- [What you will do]: In the entries below, find the line with "[476, 173, 585, 301]" and the line with "[338, 265, 391, 295]"; give again those lines and every line between them, exactly.

- [Materials provided]:
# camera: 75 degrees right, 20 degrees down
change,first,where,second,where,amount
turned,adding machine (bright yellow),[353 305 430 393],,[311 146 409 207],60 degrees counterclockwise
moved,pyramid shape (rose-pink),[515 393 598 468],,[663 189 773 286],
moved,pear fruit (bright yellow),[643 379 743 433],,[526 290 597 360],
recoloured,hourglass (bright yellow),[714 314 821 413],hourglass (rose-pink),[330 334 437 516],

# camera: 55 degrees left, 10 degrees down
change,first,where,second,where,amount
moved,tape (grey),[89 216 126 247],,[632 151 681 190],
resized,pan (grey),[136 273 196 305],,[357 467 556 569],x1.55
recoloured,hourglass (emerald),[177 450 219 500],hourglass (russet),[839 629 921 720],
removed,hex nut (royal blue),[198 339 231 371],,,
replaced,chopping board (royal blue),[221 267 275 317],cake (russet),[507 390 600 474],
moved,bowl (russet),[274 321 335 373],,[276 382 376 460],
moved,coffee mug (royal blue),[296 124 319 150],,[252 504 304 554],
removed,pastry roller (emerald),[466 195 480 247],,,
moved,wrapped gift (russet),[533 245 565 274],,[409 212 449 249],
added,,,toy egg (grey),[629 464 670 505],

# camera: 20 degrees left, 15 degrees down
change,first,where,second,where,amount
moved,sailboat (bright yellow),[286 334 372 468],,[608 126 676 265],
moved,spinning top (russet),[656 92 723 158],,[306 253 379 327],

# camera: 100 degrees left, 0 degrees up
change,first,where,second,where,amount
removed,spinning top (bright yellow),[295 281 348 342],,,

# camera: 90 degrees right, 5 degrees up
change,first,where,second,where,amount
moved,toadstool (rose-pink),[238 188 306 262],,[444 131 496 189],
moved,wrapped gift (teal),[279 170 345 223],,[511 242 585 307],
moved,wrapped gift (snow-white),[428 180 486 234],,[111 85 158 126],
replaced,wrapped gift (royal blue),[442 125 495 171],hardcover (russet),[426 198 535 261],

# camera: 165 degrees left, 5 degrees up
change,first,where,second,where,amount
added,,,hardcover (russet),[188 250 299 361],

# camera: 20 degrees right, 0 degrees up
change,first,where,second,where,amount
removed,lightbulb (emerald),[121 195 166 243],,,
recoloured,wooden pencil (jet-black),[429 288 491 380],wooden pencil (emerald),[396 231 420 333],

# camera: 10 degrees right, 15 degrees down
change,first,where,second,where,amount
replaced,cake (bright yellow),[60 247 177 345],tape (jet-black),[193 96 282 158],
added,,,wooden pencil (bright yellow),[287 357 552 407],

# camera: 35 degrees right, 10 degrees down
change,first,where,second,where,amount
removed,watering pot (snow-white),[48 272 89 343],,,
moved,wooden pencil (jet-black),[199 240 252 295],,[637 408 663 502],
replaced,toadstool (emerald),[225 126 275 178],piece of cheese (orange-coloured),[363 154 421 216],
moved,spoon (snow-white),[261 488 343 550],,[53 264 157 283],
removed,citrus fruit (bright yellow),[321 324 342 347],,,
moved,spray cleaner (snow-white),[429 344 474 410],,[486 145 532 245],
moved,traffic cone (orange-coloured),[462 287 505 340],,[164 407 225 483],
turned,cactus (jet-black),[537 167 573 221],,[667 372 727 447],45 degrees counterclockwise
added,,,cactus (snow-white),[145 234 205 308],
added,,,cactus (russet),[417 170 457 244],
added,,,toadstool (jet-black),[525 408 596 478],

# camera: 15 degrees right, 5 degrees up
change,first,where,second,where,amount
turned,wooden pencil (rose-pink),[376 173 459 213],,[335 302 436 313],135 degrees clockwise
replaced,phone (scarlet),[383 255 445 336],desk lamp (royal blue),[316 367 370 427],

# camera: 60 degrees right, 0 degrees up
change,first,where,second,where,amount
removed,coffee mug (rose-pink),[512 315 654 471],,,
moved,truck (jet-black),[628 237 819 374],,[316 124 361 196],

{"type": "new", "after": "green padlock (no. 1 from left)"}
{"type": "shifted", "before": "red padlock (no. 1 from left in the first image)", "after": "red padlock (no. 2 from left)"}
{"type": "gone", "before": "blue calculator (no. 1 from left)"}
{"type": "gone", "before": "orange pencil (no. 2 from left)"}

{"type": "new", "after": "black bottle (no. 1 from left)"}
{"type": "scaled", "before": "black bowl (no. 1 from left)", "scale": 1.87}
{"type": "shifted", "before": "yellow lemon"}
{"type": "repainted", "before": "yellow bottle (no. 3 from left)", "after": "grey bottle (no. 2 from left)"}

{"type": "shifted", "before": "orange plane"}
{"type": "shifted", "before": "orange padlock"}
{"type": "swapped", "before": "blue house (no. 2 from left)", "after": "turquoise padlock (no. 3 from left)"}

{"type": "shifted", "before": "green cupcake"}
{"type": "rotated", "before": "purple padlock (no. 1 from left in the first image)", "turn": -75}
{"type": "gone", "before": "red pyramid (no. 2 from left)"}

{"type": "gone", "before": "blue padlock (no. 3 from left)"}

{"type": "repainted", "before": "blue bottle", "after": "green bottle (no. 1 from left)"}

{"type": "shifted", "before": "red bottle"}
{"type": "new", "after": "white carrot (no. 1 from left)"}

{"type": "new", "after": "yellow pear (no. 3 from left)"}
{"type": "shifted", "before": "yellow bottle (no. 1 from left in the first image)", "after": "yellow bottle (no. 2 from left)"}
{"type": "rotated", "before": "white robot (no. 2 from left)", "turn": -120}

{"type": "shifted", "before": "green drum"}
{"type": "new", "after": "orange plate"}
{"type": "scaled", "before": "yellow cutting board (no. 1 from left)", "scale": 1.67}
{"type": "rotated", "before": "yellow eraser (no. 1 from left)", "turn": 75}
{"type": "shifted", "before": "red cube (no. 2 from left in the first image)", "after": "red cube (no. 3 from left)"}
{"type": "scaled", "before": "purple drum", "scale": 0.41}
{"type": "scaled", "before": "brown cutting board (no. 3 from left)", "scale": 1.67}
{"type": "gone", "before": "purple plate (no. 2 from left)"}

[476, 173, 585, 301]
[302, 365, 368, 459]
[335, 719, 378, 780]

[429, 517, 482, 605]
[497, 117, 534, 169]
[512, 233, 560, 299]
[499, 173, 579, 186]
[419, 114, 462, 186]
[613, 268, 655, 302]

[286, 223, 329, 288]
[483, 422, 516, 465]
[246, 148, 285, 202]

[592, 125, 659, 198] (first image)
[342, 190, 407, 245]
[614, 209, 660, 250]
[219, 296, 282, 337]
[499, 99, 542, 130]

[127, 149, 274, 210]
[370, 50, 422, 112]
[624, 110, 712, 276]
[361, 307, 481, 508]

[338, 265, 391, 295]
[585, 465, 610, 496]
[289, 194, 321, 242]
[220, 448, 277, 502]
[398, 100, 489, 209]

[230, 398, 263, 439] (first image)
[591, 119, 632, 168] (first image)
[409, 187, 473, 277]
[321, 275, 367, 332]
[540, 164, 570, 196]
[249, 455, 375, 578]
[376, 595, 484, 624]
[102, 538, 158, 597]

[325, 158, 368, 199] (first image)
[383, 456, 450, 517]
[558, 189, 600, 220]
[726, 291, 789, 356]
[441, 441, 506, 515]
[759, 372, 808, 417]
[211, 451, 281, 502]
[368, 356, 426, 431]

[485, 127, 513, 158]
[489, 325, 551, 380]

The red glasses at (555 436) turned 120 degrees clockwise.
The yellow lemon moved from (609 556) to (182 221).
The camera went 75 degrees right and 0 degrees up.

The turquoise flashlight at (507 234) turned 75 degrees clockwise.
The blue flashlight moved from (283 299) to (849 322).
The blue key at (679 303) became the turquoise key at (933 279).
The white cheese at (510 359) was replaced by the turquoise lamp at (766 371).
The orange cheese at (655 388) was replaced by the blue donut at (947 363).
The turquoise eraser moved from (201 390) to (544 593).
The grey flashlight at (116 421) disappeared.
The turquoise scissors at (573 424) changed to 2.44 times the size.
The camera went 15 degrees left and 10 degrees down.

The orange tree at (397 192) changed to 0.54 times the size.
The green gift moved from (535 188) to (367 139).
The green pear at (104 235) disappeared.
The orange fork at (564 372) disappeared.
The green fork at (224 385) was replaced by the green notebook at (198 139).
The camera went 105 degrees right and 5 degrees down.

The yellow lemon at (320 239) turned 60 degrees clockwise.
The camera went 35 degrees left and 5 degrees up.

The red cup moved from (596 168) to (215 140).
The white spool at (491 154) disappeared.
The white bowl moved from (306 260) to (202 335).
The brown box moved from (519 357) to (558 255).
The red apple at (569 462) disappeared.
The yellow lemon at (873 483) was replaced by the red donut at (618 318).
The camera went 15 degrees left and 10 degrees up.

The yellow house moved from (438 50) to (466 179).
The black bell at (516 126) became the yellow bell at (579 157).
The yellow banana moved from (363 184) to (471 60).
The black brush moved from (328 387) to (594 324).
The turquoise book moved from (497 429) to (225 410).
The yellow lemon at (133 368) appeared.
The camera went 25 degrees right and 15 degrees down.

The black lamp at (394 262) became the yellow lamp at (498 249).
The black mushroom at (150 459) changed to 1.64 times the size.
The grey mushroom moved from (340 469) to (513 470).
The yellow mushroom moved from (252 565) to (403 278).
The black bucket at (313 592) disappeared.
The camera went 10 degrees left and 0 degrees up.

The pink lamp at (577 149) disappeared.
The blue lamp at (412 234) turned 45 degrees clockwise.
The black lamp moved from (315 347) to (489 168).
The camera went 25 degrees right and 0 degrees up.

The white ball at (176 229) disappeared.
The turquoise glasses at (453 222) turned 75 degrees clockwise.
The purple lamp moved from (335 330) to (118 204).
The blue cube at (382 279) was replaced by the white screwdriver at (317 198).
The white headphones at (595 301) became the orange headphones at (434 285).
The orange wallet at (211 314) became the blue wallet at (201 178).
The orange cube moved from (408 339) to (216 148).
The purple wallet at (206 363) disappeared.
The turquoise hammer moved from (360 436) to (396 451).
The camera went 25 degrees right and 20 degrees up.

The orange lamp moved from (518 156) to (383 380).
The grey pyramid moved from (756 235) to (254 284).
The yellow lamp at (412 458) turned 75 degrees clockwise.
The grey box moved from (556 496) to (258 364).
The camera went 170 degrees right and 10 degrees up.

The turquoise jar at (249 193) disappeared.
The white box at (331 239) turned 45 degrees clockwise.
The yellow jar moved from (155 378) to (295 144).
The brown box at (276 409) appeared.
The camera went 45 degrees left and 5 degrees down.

- [Answer section]:
[476, 173, 585, 301]
[302, 365, 368, 459]
[335, 719, 378, 780]

[429, 517, 482, 605]
[497, 117, 534, 169]
[512, 233, 560, 299]
[499, 173, 579, 186]
[419, 114, 462, 186]
[613, 268, 655, 302]

[286, 223, 329, 288]
[483, 422, 516, 465]
[246, 148, 285, 202]

[592, 125, 659, 198] (first image)
[342, 190, 407, 245]
[614, 209, 660, 250]
[219, 296, 282, 337]
[499, 99, 542, 130]

[127, 149, 274, 210]
[370, 50, 422, 112]
[624, 110, 712, 276]
[361, 307, 481, 508]

[338, 265, 391, 295]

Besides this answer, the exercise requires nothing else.